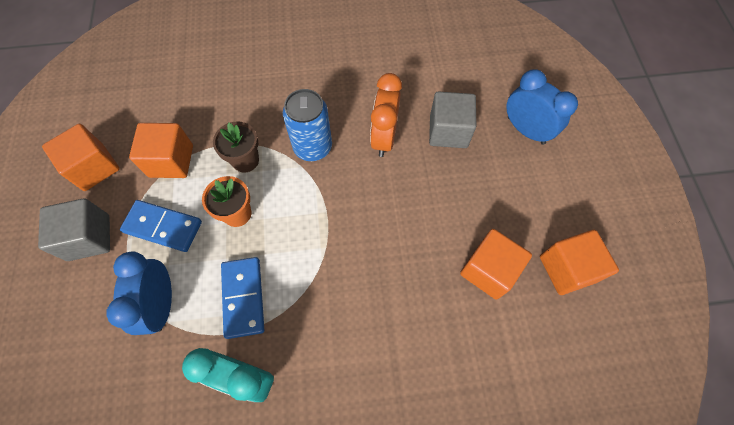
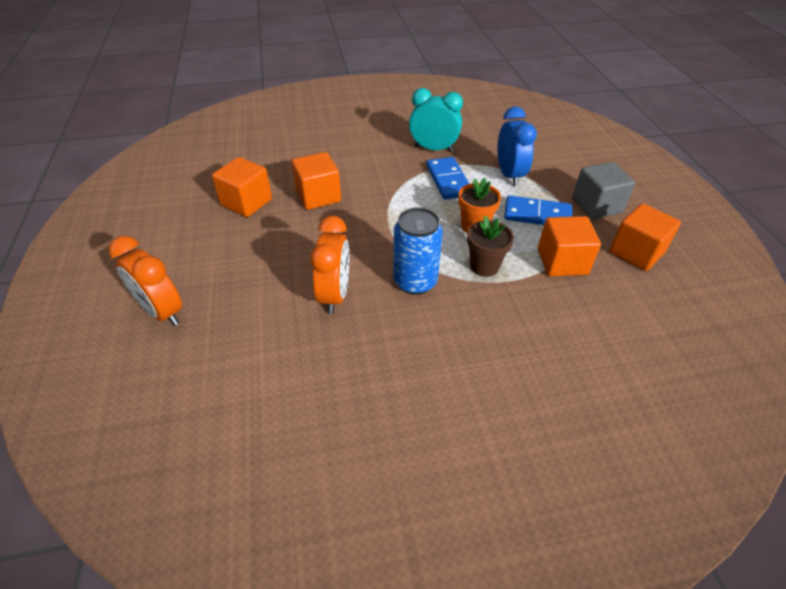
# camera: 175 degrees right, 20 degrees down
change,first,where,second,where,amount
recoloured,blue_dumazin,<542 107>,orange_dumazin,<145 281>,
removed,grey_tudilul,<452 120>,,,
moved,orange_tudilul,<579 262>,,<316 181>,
○ ○ ○ ○
### Task goal:
The copy must include every record exactly and none of the pictures.

### Final answer:
# camera: 175 degrees right, 20 degrees down
change,first,where,second,where,amount
recoloured,blue_dumazin,<542 107>,orange_dumazin,<145 281>,
removed,grey_tudilul,<452 120>,,,
moved,orange_tudilul,<579 262>,,<316 181>,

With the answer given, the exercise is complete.